WHAT TO PRODUCE: Taking each line of the material in turn, count those with the string "down" and answer with the count alone.

PROVIDED RECORDS:

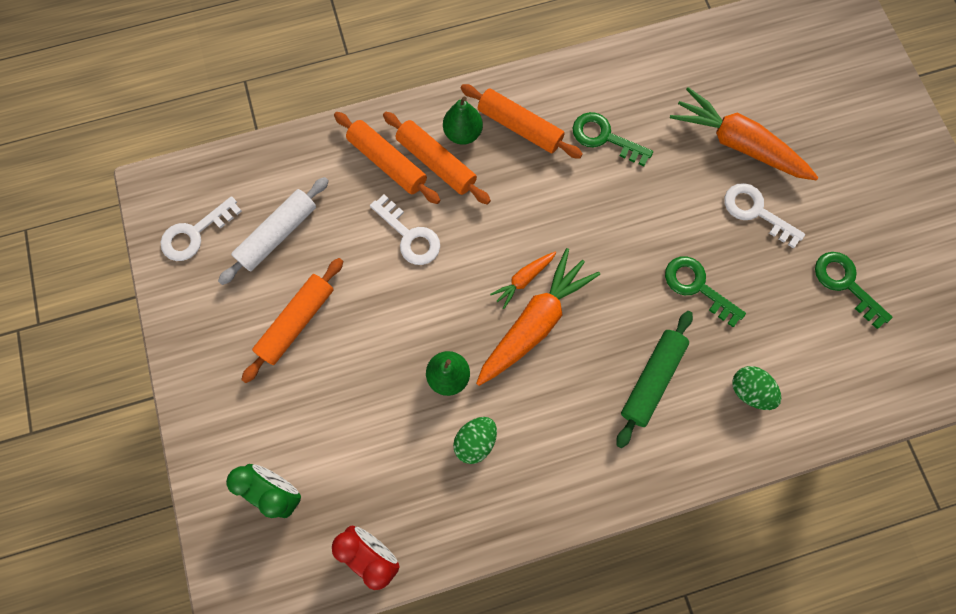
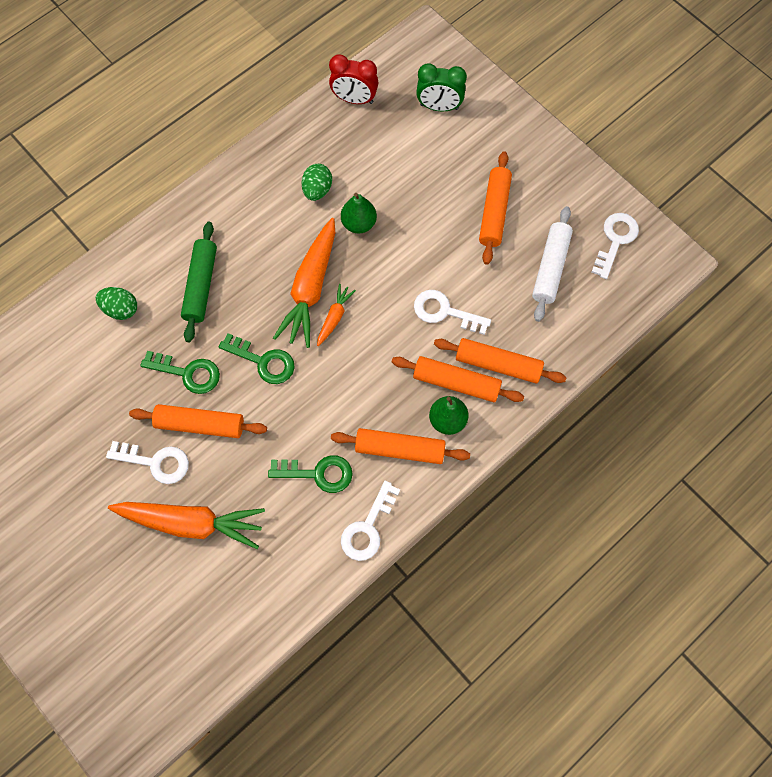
camera: 155 degrees right, 5 degrees down
(579, 75) = (368, 528): none -> white key
(701, 229) = (200, 424): none -> orange rolling pin
(845, 283) = (59, 430): green key -> green key (263, 361)

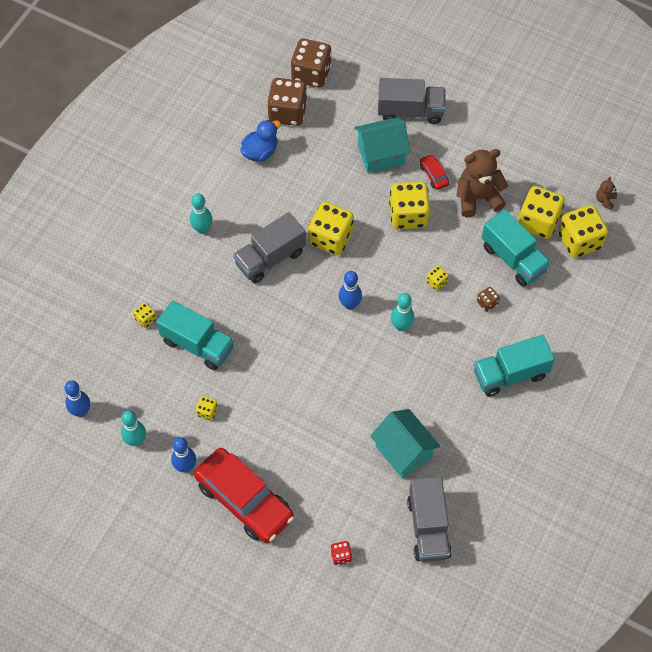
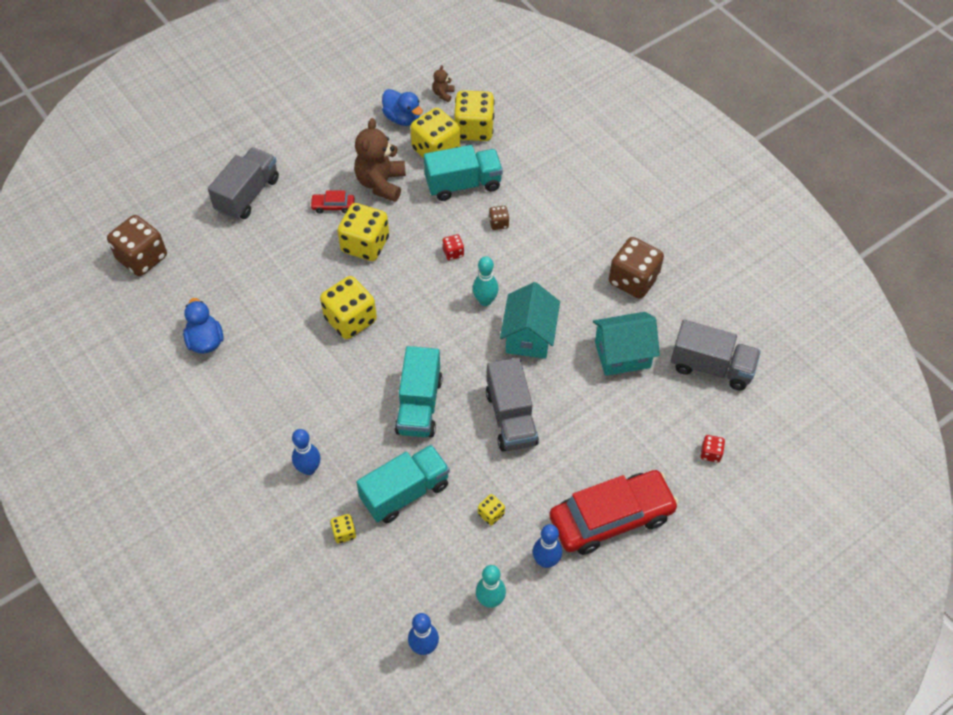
camera: 65 degrees left, 5 degrees down
(202, 229) = (265, 433): turquoise bowling pin -> none
(270, 258) = (340, 383): grey truck -> grey truck (511, 418)
(287, 112) = (174, 297): brown dice -> brown dice (633, 280)
(350, 304) = (436, 334): blue bowling pin -> blue bowling pin (309, 469)
(381, 154) = (281, 238): turquoise house -> turquoise house (529, 336)
(436, 282) = (453, 253): yellow dice -> red dice
(510, 374) = (583, 237): turquoise truck -> turquoise truck (419, 405)
(558, 182) = (402, 118): none -> blue duck
(605, 200) = (443, 94): brown teddy bear -> brown teddy bear turned 60 degrees clockwise

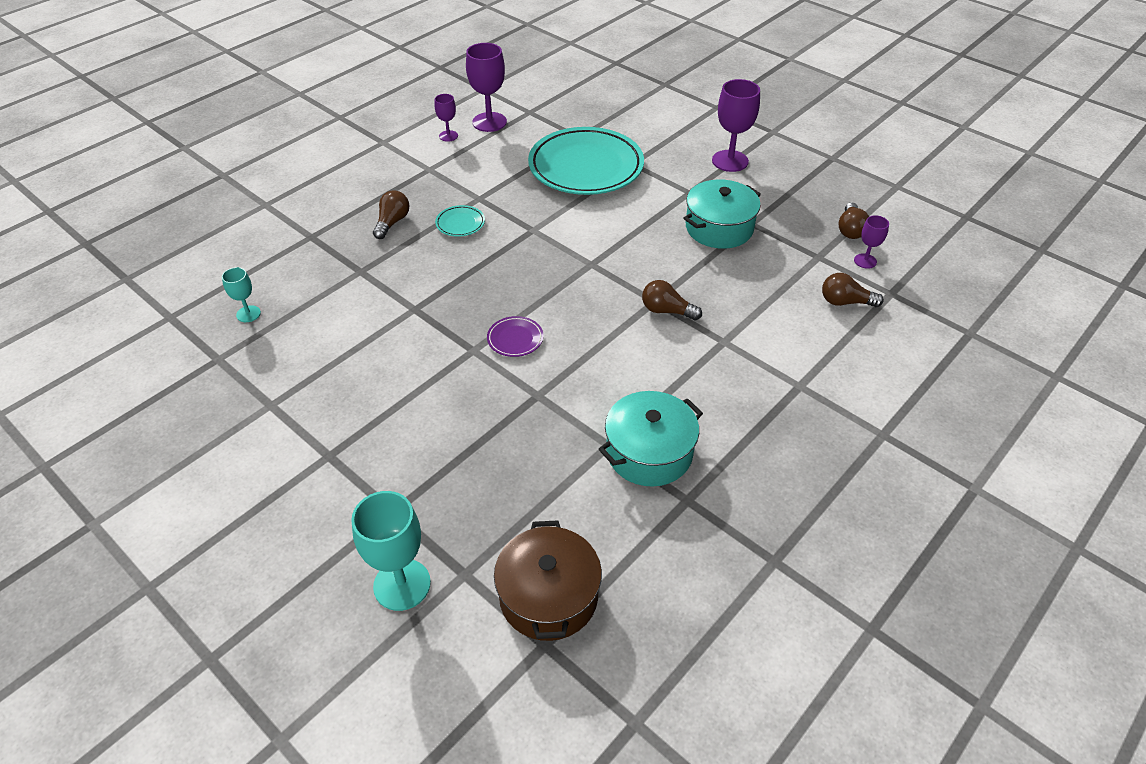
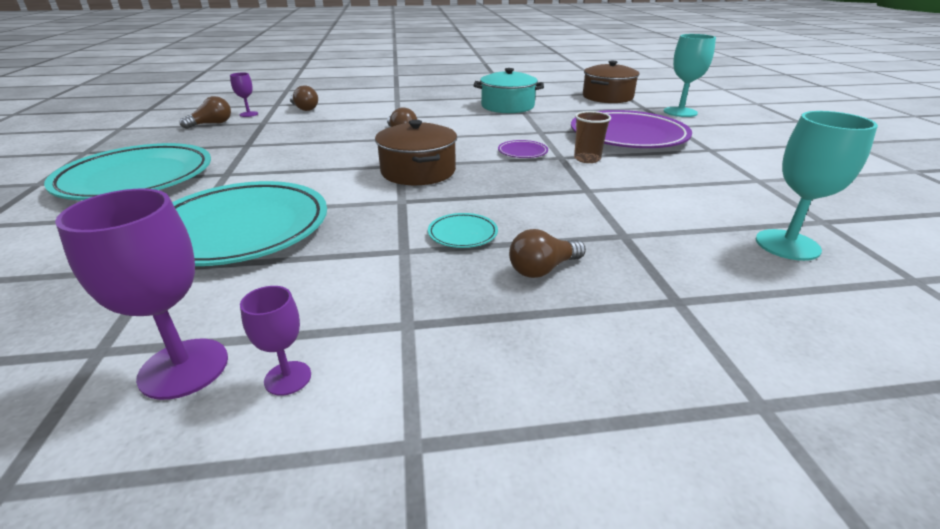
camera: 140 degrees left, 15 degrees down
(248, 314) = (787, 245): turquoise goblet -> turquoise goblet, size x1.85
(434, 440) = (628, 136): none -> purple plate
(446, 359) = (587, 159): none -> brown cup
(566, 263) = (418, 171): none -> brown pot
(719, 228) = (272, 150): turquoise pot -> none
(730, 161) = (137, 179): purple goblet -> turquoise plate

TASK RESPONSE: 3